▸ The problem
Render every one of the items below as a numbered list, leaving out any blank lines.

Recorded data
·····

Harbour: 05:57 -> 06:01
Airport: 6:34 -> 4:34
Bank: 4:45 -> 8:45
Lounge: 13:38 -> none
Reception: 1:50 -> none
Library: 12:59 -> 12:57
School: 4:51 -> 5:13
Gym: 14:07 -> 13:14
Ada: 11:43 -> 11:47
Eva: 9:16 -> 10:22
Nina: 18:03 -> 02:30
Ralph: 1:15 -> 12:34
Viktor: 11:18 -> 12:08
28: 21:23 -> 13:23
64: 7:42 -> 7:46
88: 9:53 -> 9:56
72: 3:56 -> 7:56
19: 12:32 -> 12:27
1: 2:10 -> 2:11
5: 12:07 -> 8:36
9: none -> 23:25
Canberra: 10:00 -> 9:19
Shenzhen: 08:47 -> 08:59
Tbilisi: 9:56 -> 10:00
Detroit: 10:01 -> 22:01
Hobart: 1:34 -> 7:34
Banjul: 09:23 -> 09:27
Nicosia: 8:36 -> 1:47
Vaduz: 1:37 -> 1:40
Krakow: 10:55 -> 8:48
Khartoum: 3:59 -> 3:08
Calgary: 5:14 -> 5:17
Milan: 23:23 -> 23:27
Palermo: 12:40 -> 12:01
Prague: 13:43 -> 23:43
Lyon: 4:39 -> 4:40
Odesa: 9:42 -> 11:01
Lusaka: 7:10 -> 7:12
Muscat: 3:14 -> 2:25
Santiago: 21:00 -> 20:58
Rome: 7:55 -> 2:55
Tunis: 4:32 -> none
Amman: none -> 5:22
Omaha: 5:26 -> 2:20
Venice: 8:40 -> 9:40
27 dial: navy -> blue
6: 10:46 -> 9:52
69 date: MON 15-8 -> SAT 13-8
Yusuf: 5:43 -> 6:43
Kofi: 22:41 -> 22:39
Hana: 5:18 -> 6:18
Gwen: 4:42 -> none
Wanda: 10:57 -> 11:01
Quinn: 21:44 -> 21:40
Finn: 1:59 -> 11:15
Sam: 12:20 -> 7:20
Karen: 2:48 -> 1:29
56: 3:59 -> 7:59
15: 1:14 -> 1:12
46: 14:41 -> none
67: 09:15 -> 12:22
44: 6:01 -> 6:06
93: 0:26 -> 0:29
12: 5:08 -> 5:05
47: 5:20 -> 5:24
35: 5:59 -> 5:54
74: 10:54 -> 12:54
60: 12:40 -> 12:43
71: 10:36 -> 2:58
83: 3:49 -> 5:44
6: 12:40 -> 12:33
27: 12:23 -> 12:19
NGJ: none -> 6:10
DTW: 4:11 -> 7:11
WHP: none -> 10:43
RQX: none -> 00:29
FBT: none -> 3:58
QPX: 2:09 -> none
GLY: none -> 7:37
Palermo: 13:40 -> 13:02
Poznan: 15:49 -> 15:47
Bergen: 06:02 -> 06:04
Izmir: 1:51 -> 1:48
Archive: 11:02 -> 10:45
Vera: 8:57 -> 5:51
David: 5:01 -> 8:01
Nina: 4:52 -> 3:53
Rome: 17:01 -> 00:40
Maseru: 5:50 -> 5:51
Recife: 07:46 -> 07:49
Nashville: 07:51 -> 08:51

·····

▸ Finished answer
1. Harbour: 05:57 -> 06:01
2. Airport: 6:34 -> 4:34
3. Bank: 4:45 -> 8:45
4. Lounge: 13:38 -> none
5. Reception: 1:50 -> none
6. Library: 12:59 -> 12:57
7. School: 4:51 -> 5:13
8. Gym: 14:07 -> 13:14
9. Ada: 11:43 -> 11:47
10. Eva: 9:16 -> 10:22
11. Nina: 18:03 -> 02:30
12. Ralph: 1:15 -> 12:34
13. Viktor: 11:18 -> 12:08
14. 28: 21:23 -> 13:23
15. 64: 7:42 -> 7:46
16. 88: 9:53 -> 9:56
17. 72: 3:56 -> 7:56
18. 19: 12:32 -> 12:27
19. 1: 2:10 -> 2:11
20. 5: 12:07 -> 8:36
21. 9: none -> 23:25
22. Canberra: 10:00 -> 9:19
23. Shenzhen: 08:47 -> 08:59
24. Tbilisi: 9:56 -> 10:00
25. Detroit: 10:01 -> 22:01
26. Hobart: 1:34 -> 7:34
27. Banjul: 09:23 -> 09:27
28. Nicosia: 8:36 -> 1:47
29. Vaduz: 1:37 -> 1:40
30. Krakow: 10:55 -> 8:48
31. Khartoum: 3:59 -> 3:08
32. Calgary: 5:14 -> 5:17
33. Milan: 23:23 -> 23:27
34. Palermo: 12:40 -> 12:01
35. Prague: 13:43 -> 23:43
36. Lyon: 4:39 -> 4:40
37. Odesa: 9:42 -> 11:01
38. Lusaka: 7:10 -> 7:12
39. Muscat: 3:14 -> 2:25
40. Santiago: 21:00 -> 20:58
41. Rome: 7:55 -> 2:55
42. Tunis: 4:32 -> none
43. Amman: none -> 5:22
44. Omaha: 5:26 -> 2:20
45. Venice: 8:40 -> 9:40
46. 27 dial: navy -> blue
47. 6: 10:46 -> 9:52
48. 69 date: MON 15-8 -> SAT 13-8
49. Yusuf: 5:43 -> 6:43
50. Kofi: 22:41 -> 22:39
51. Hana: 5:18 -> 6:18
52. Gwen: 4:42 -> none
53. Wanda: 10:57 -> 11:01
54. Quinn: 21:44 -> 21:40
55. Finn: 1:59 -> 11:15
56. Sam: 12:20 -> 7:20
57. Karen: 2:48 -> 1:29
58. 56: 3:59 -> 7:59
59. 15: 1:14 -> 1:12
60. 46: 14:41 -> none
61. 67: 09:15 -> 12:22
62. 44: 6:01 -> 6:06
63. 93: 0:26 -> 0:29
64. 12: 5:08 -> 5:05
65. 47: 5:20 -> 5:24
66. 35: 5:59 -> 5:54
67. 74: 10:54 -> 12:54
68. 60: 12:40 -> 12:43
69. 71: 10:36 -> 2:58
70. 83: 3:49 -> 5:44
71. 6: 12:40 -> 12:33
72. 27: 12:23 -> 12:19
73. NGJ: none -> 6:10
74. DTW: 4:11 -> 7:11
75. WHP: none -> 10:43
76. RQX: none -> 00:29
77. FBT: none -> 3:58
78. QPX: 2:09 -> none
79. GLY: none -> 7:37
80. Palermo: 13:40 -> 13:02
81. Poznan: 15:49 -> 15:47
82. Bergen: 06:02 -> 06:04
83. Izmir: 1:51 -> 1:48
84. Archive: 11:02 -> 10:45
85. Vera: 8:57 -> 5:51
86. David: 5:01 -> 8:01
87. Nina: 4:52 -> 3:53
88. Rome: 17:01 -> 00:40
89. Maseru: 5:50 -> 5:51
90. Recife: 07:46 -> 07:49
91. Nashville: 07:51 -> 08:51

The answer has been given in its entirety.